To do: Repeat only the stretch of lines below that runs from the line with "purple plate D6:E6" through the line with "yellow round brick G2 level 1 -> none", unaltered.

Data listing:
_____

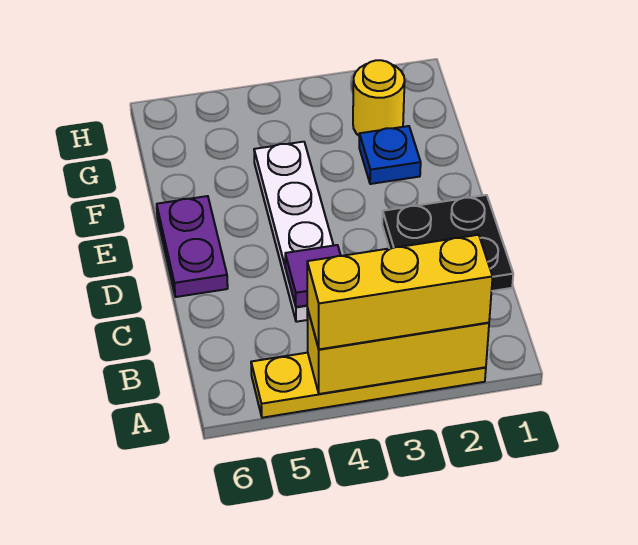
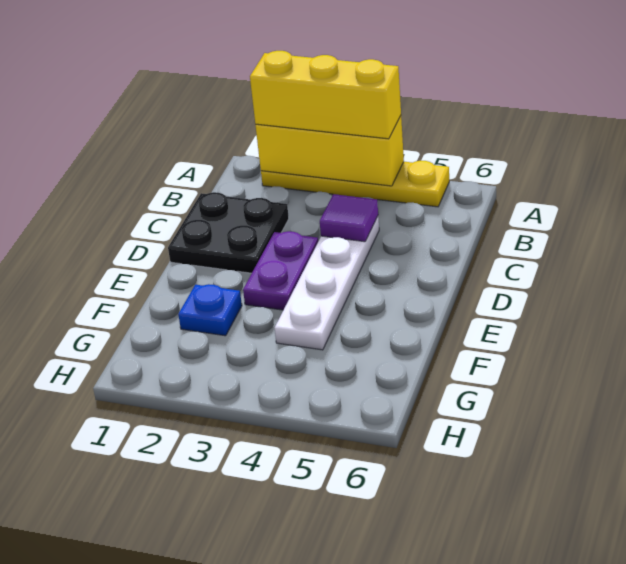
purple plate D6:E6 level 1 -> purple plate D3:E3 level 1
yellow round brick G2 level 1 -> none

_____

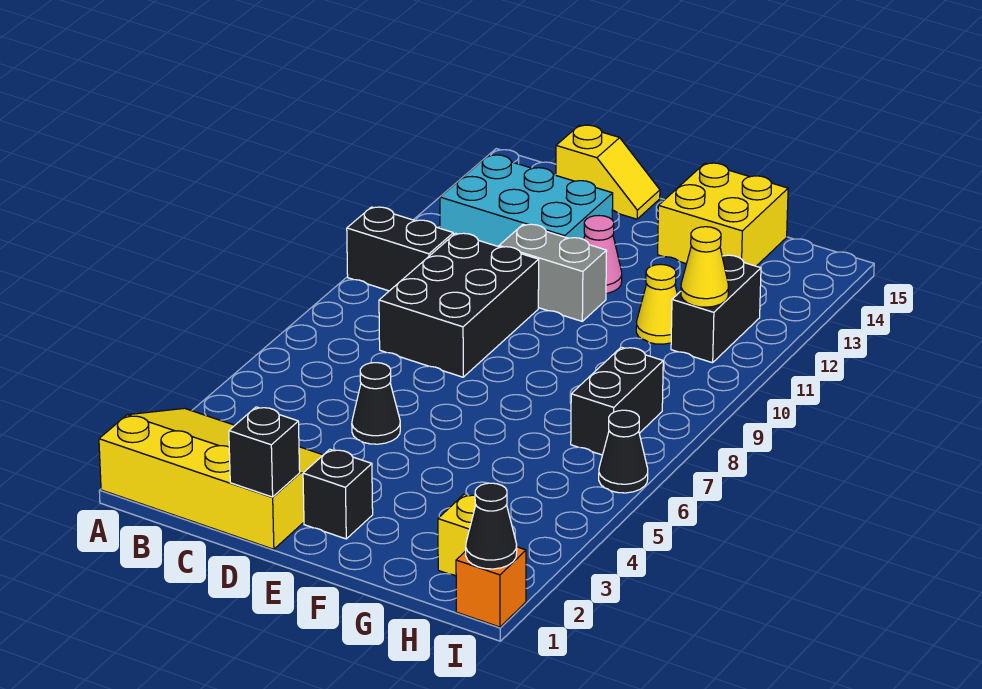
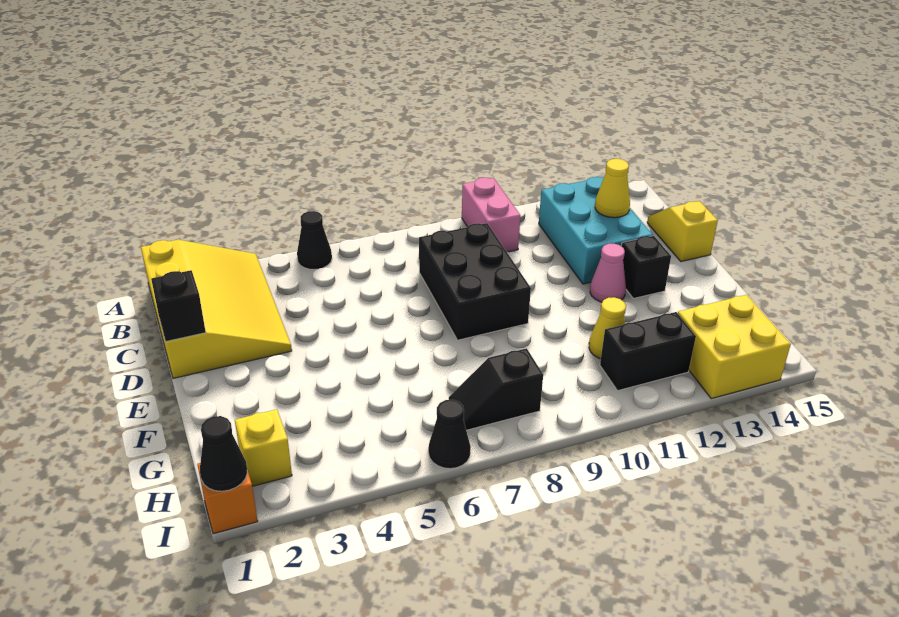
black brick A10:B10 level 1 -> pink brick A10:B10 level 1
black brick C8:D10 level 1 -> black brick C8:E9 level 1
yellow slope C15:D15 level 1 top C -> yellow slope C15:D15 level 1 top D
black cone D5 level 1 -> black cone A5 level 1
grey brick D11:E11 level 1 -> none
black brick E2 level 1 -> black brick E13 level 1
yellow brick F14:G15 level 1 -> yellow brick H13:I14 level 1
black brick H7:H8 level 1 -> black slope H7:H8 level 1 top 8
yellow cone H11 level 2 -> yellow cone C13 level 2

_____

Task result:
purple plate D6:E6 level 1 -> purple plate D3:E3 level 1
yellow round brick G2 level 1 -> none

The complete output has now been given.